Information shown:
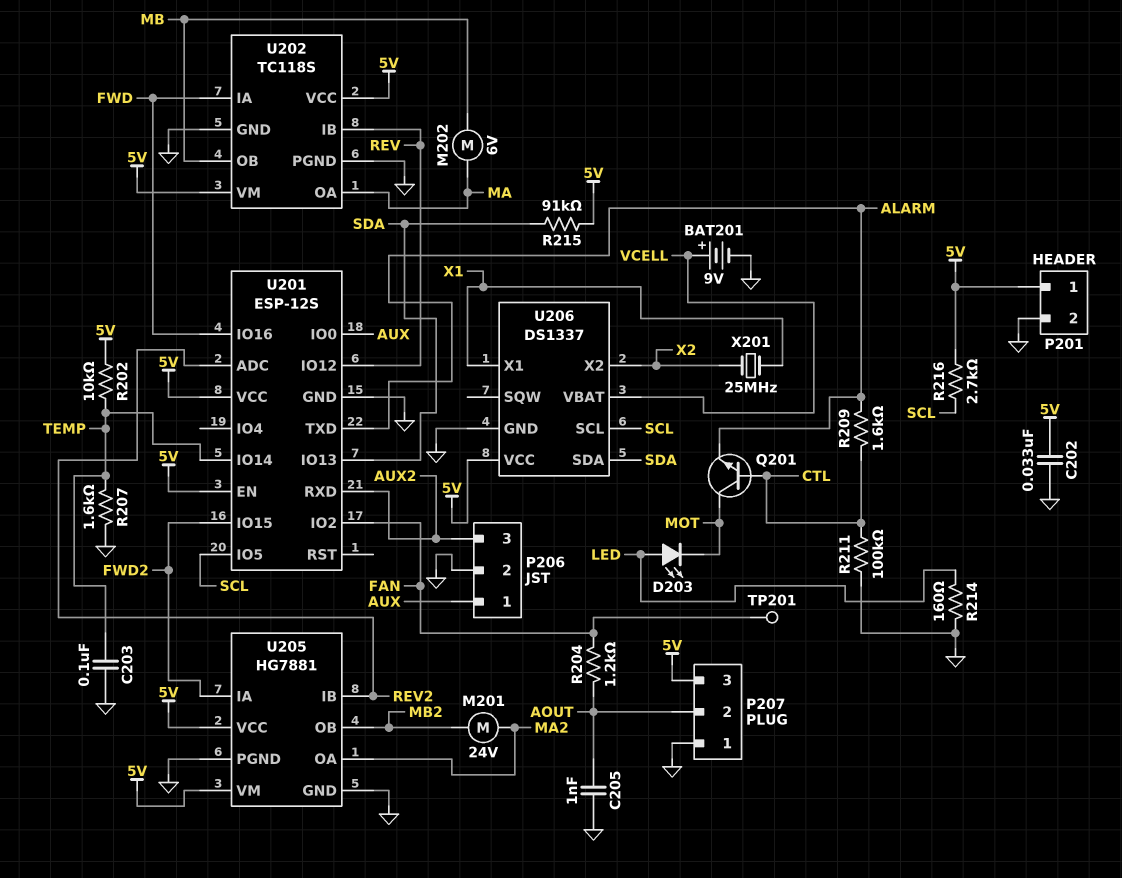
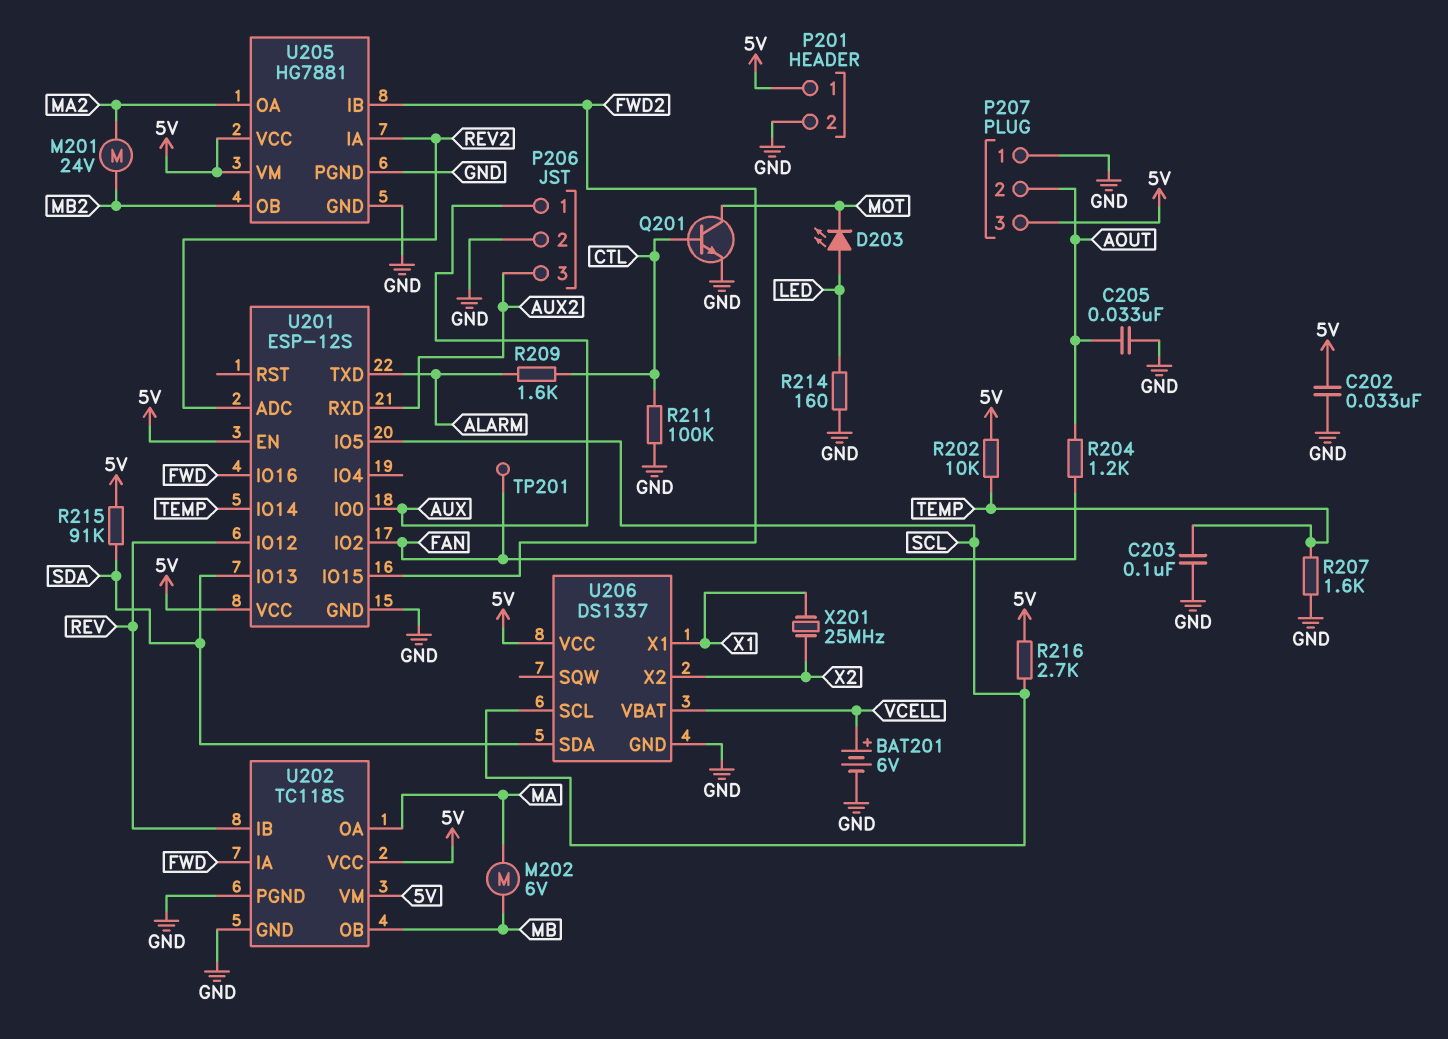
BAT201: 9V (plus VCELL, minus GND) -> 6V (plus VCELL, minus GND)
C205: 1nF (AOUT, GND) -> 33nF (AOUT, GND)
Q201: NPN (B CTL, C MOT, E ALARM) -> NPN (B CTL, C MOT, E GND)
U205 pin IA: FWD2 -> REV2
U205 pin IB: REV2 -> FWD2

Task requirements: In your copy of the listing above, every line must match exactly and no picture may appear.

Solved exercise:
BAT201: 9V (plus VCELL, minus GND) -> 6V (plus VCELL, minus GND)
C205: 1nF (AOUT, GND) -> 33nF (AOUT, GND)
Q201: NPN (B CTL, C MOT, E ALARM) -> NPN (B CTL, C MOT, E GND)
U205 pin IA: FWD2 -> REV2
U205 pin IB: REV2 -> FWD2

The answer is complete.